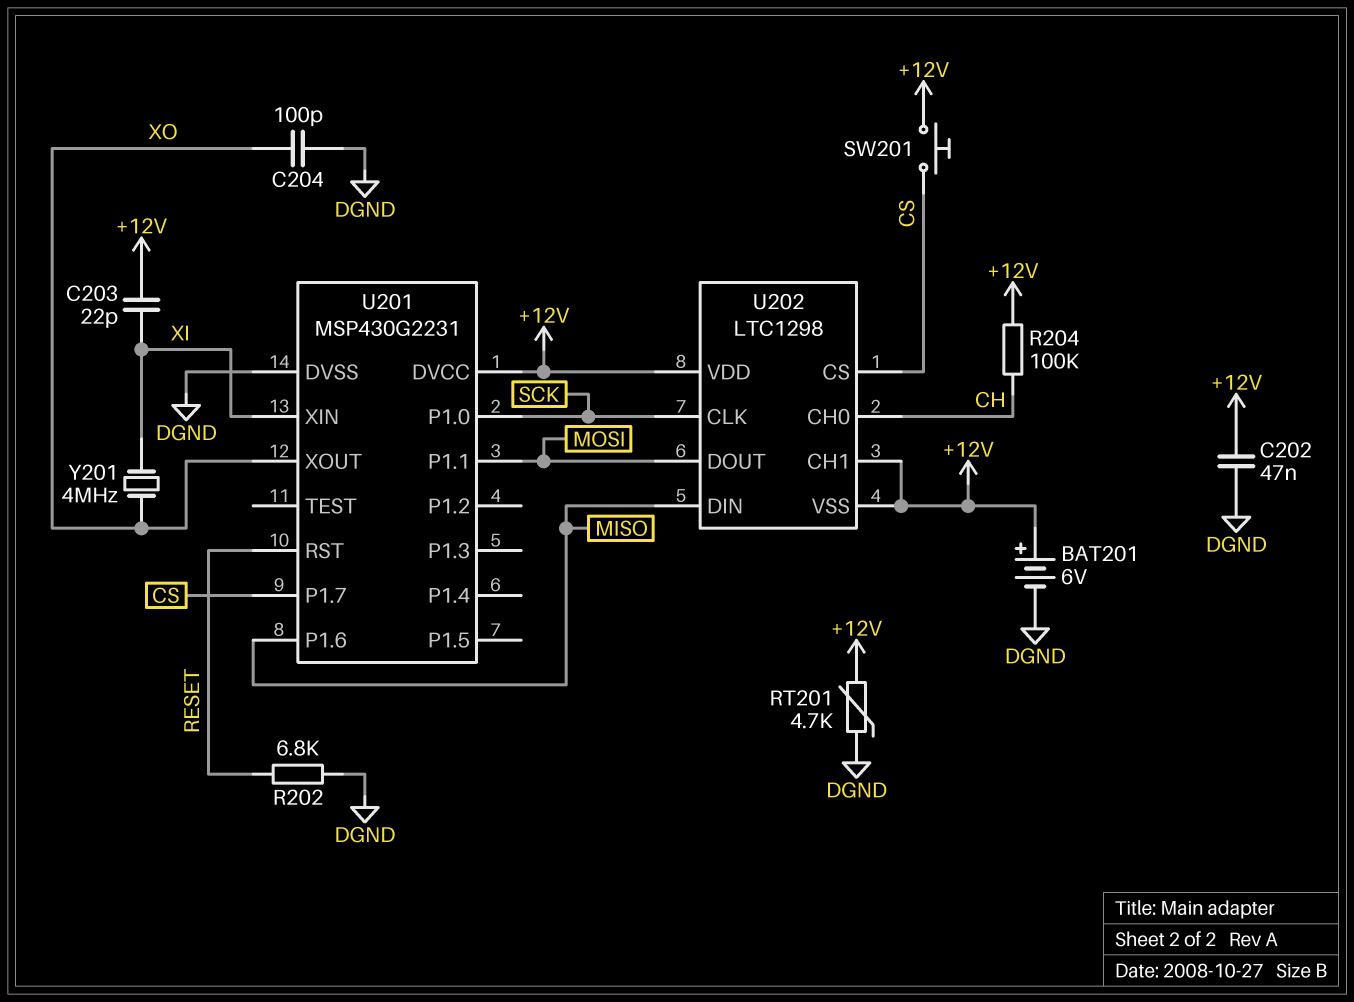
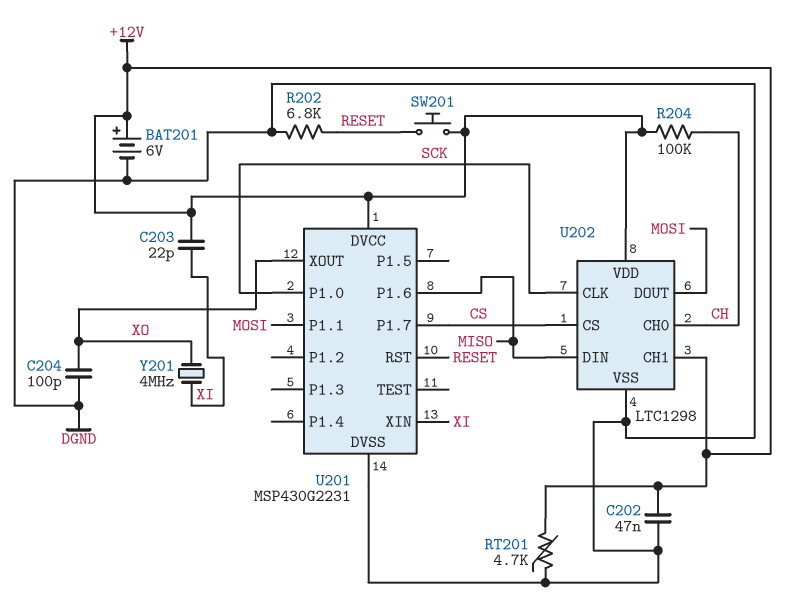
SW201: button (+12V, CS) -> button (+12V, RESET)
U202 pin VSS: +12V -> DGND

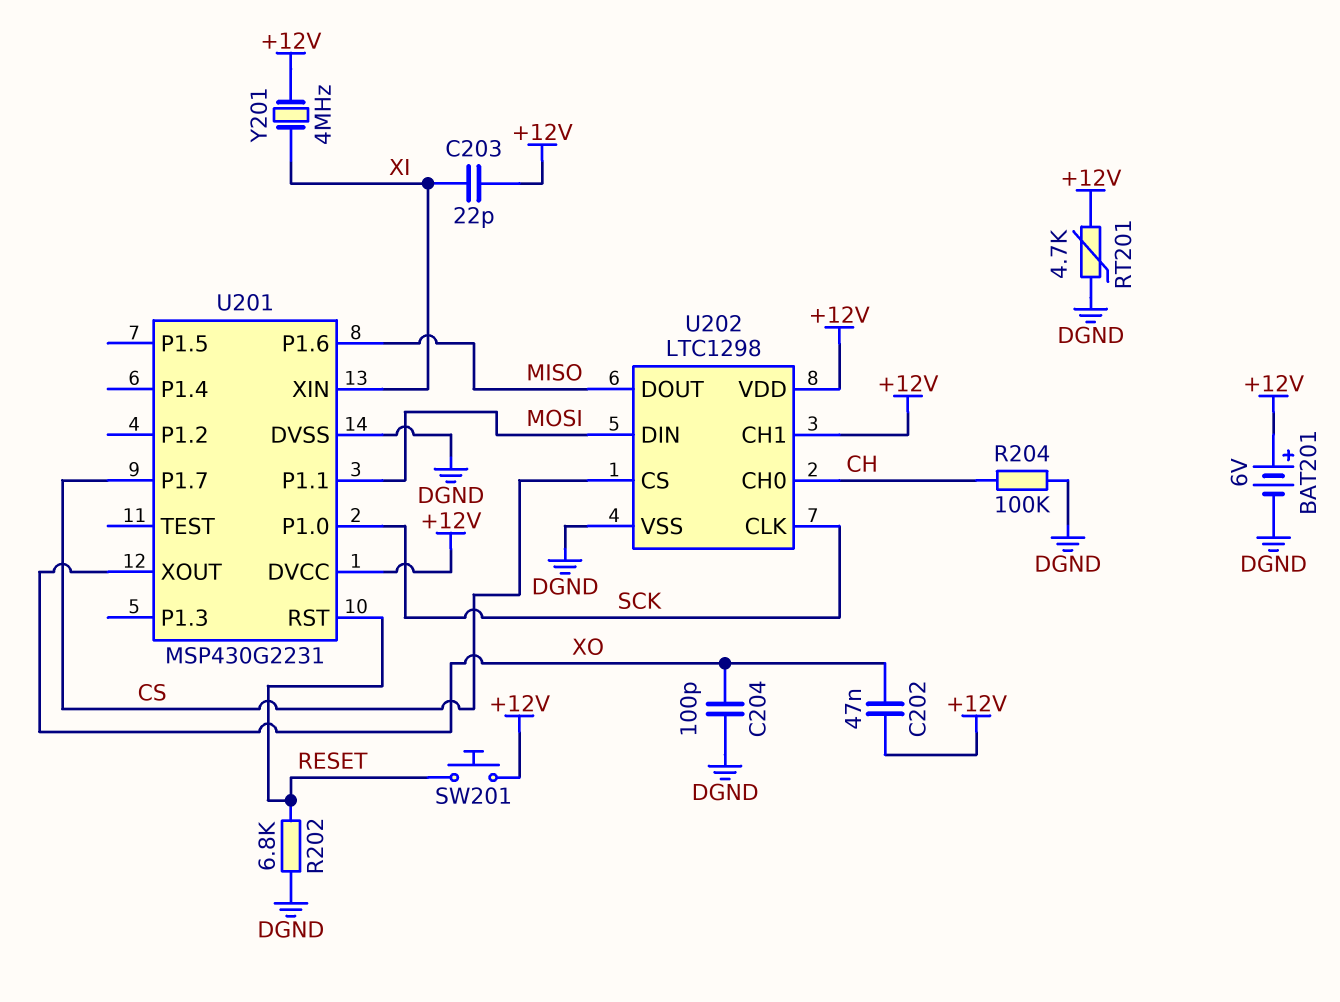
C202: 47nF (+12V, DGND) -> 47nF (+12V, XO)
R204: 100k (+12V, CH) -> 100k (CH, DGND)
U202 pin DIN: MISO -> MOSI
U202 pin DOUT: MOSI -> MISO
Y201: 4MHz (XI, XO) -> 4MHz (+12V, XI)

-- Task directions --
The lines you need run from the one containing "U202 pin DOUT: MOSI -> MISO" to the end of the listing. Output exactly those, both ends included.

-- Result of this exercise --
U202 pin DOUT: MOSI -> MISO
Y201: 4MHz (XI, XO) -> 4MHz (+12V, XI)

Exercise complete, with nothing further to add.